■ **TASK TO CARRY OUT**: From the first line to the last, set down the material exactly, leaving out its pictures.

───── GIVEN DATA ─────

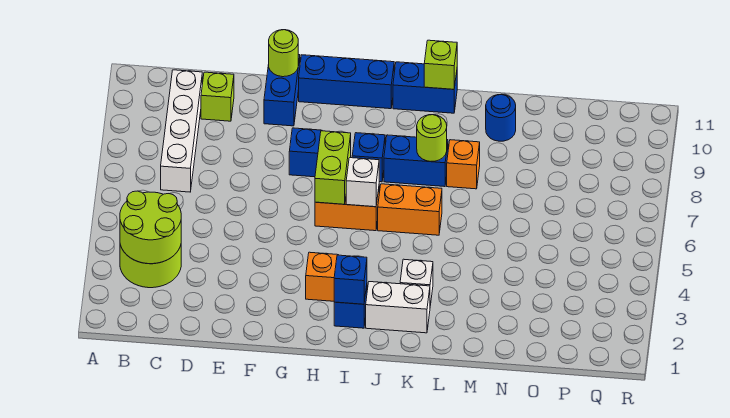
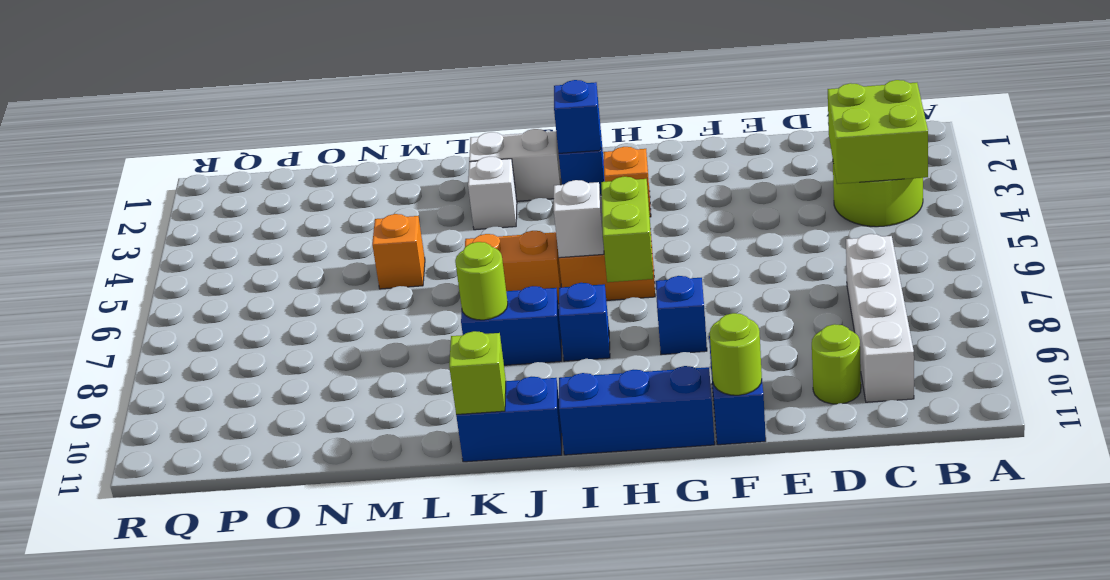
lime round brick B3:C4 level 2 -> lime brick B3:C4 level 2
lime brick D10 level 1 -> lime round brick D10 level 1
orange brick L8 level 1 -> orange brick M5 level 1
blue round brick M10 level 1 -> none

─────

■ **WORKED SOLUTION**:
lime round brick B3:C4 level 2 -> lime brick B3:C4 level 2
lime brick D10 level 1 -> lime round brick D10 level 1
orange brick L8 level 1 -> orange brick M5 level 1
blue round brick M10 level 1 -> none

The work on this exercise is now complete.